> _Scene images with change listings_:
···
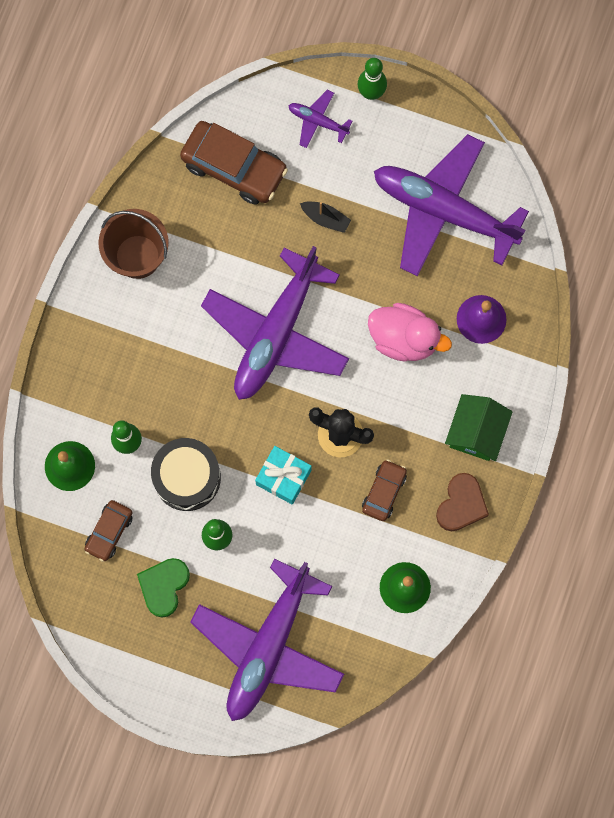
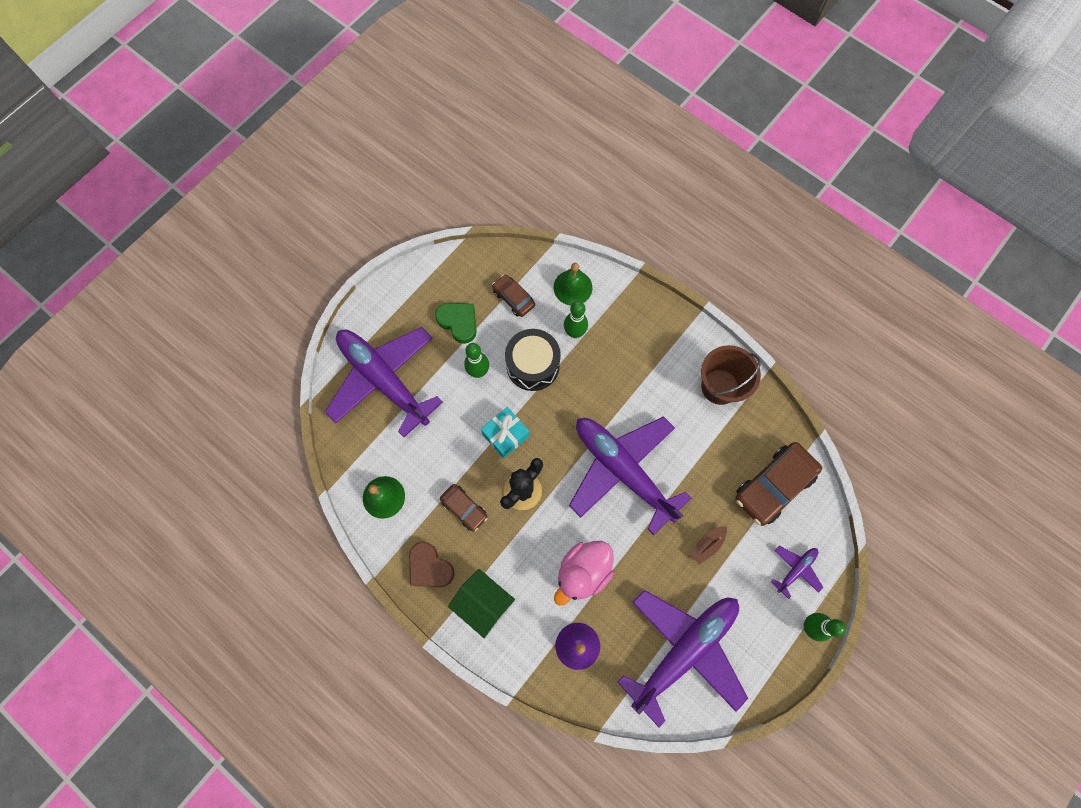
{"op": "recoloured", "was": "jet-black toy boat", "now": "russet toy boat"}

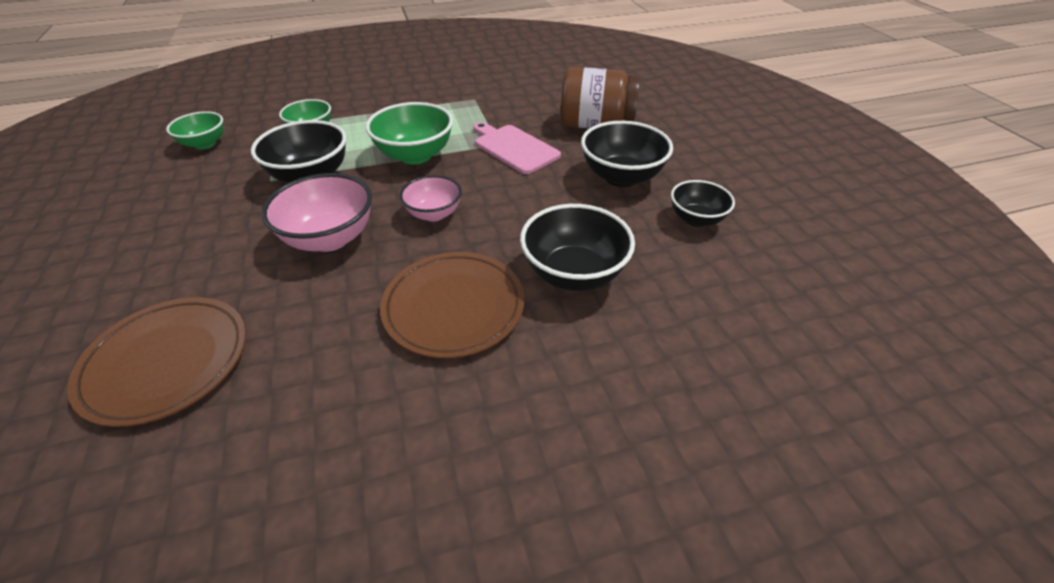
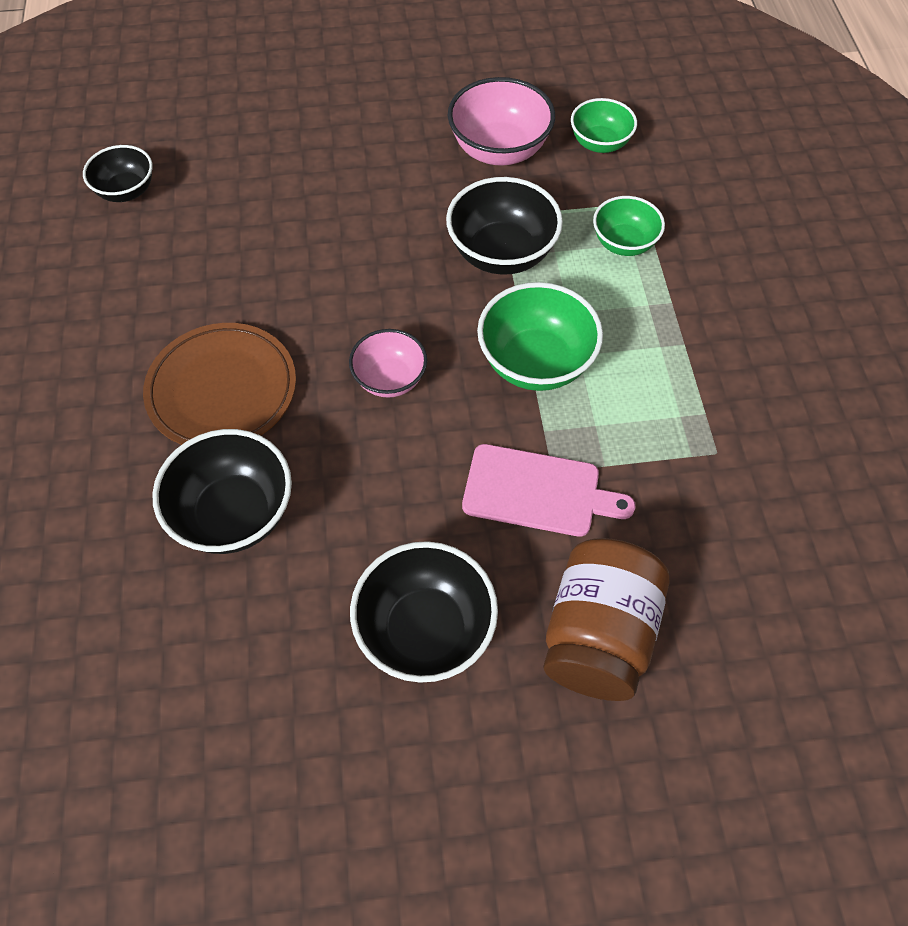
{"op": "removed", "was": "russet plate (1st from left)"}
{"op": "moved", "was": "rosy bowl (1st from left in the first image)", "now": "rosy bowl (2nd from left)"}
{"op": "turned", "was": "rosy bread board", "clockwise": 45}
{"op": "moved", "was": "jet-black bowl (4th from left in the first image)", "now": "jet-black bowl (1st from left)"}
···
> _Work required_: Your copy should hold every record word for word and none of the pictures.

> _Reply_:
{"op": "recoloured", "was": "jet-black toy boat", "now": "russet toy boat"}

{"op": "removed", "was": "russet plate (1st from left)"}
{"op": "moved", "was": "rosy bowl (1st from left in the first image)", "now": "rosy bowl (2nd from left)"}
{"op": "turned", "was": "rosy bread board", "clockwise": 45}
{"op": "moved", "was": "jet-black bowl (4th from left in the first image)", "now": "jet-black bowl (1st from left)"}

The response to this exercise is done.